#### Work item:
The lines below that include "blue" are to be found and copied.

-------- Task material --------

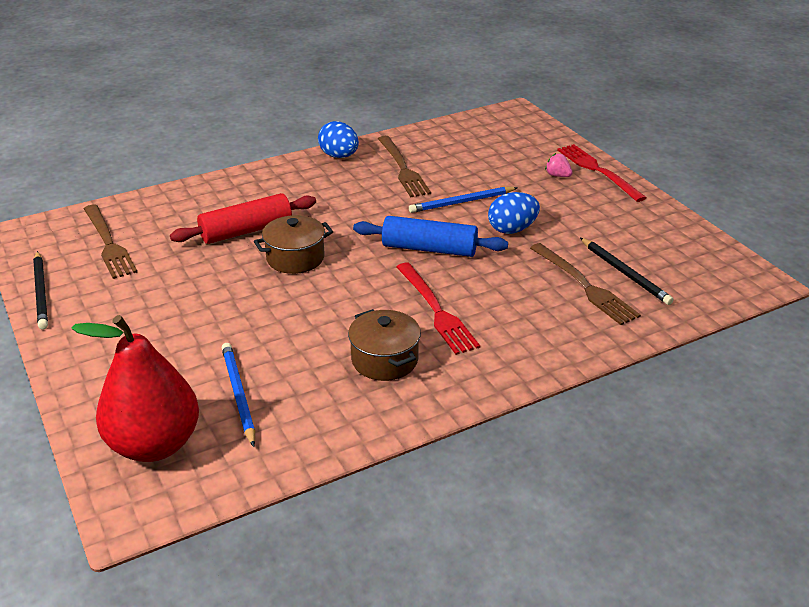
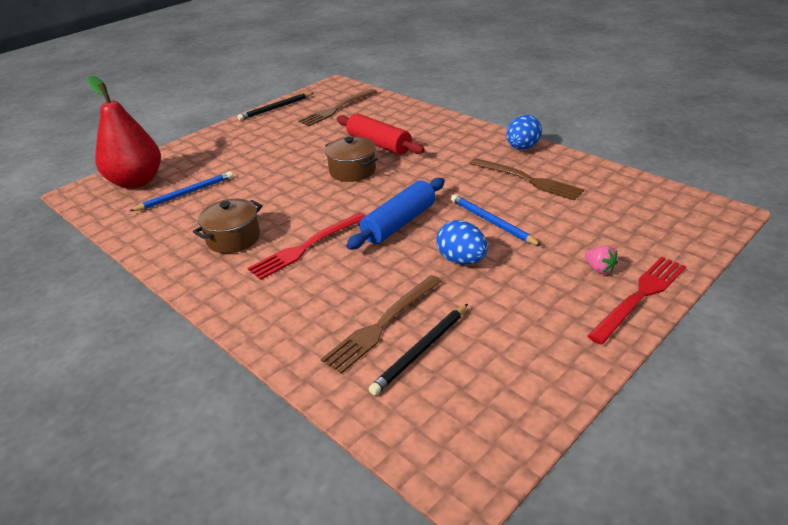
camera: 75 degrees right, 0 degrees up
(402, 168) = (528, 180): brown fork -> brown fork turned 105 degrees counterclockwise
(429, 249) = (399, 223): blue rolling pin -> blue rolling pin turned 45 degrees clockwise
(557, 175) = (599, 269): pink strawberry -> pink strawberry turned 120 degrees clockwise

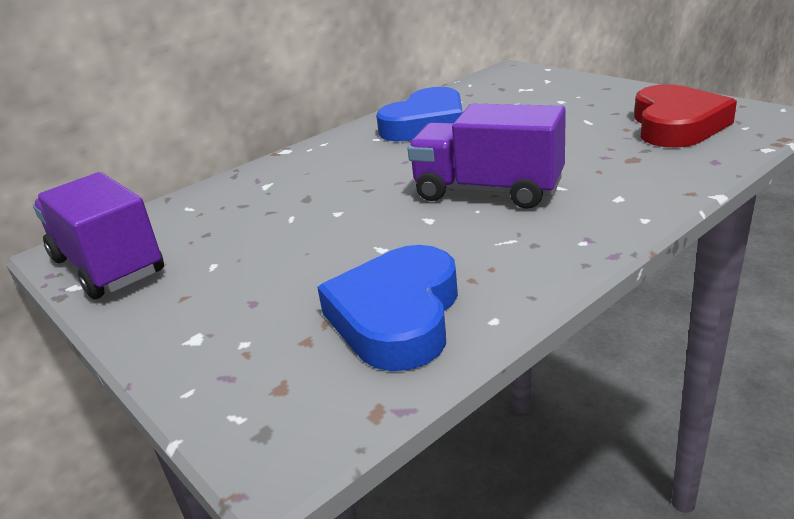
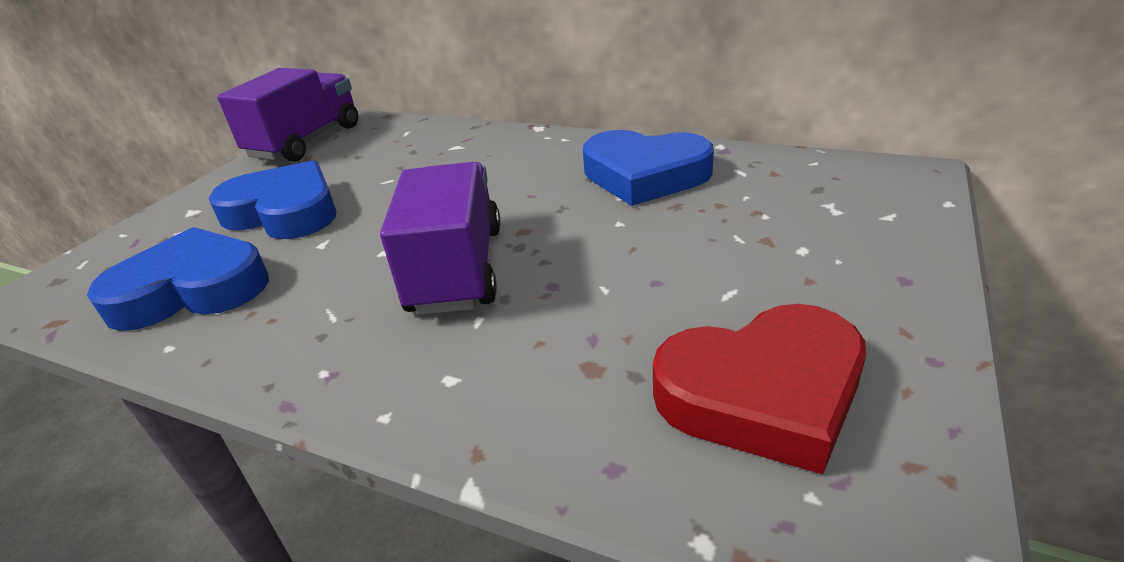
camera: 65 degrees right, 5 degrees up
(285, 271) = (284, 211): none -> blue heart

--------

#### Exercise output:
(429, 249) = (399, 223): blue rolling pin -> blue rolling pin turned 45 degrees clockwise
(285, 271) = (284, 211): none -> blue heart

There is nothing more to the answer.